• [WHAT YOU NEED TO DO]
Edit the rows from the line with "Sparrowdale [305, 322]" to the line with "Karin (872, 450)" by changing "nightstand" to "dresser", leaving everything else unchanged. Return only those rows.

A block of data
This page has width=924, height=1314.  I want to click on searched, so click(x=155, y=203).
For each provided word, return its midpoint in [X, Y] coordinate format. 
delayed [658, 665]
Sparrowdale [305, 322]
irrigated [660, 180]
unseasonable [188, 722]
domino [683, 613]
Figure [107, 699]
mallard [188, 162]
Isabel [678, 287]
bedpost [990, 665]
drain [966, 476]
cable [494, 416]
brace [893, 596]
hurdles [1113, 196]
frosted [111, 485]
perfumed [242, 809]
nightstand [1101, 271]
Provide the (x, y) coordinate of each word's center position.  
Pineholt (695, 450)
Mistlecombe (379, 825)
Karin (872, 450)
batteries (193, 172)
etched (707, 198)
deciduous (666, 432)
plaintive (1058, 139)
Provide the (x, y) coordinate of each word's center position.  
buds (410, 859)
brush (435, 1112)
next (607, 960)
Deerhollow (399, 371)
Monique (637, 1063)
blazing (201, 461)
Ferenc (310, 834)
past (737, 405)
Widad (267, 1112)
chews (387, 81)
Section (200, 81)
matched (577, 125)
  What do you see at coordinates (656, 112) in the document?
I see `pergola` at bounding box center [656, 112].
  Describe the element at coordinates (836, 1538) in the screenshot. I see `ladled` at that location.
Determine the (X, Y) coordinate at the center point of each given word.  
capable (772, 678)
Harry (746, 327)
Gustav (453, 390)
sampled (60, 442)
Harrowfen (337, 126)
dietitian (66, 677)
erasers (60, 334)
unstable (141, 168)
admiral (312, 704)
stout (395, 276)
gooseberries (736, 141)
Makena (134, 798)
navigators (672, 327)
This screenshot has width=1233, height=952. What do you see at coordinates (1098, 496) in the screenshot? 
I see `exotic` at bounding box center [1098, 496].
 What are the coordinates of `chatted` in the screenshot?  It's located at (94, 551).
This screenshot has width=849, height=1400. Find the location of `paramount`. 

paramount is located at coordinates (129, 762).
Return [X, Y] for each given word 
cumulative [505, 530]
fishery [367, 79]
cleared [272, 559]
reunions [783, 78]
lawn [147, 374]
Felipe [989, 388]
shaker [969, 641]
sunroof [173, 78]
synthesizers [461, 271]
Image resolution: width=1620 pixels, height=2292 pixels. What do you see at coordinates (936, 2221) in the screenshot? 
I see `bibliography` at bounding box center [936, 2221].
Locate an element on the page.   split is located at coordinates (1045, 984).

• [FINAL ANSWER]
Sparrowdale [305, 322]
irrigated [660, 180]
unseasonable [188, 722]
domino [683, 613]
Figure [107, 699]
mallard [188, 162]
Isabel [678, 287]
bedpost [990, 665]
drain [966, 476]
cable [494, 416]
brace [893, 596]
hurdles [1113, 196]
frosted [111, 485]
perfumed [242, 809]
dresser [1101, 271]
Provide the (x, y) coordinate of each word's center position.  
Pineholt (695, 450)
Mistlecombe (379, 825)
Karin (872, 450)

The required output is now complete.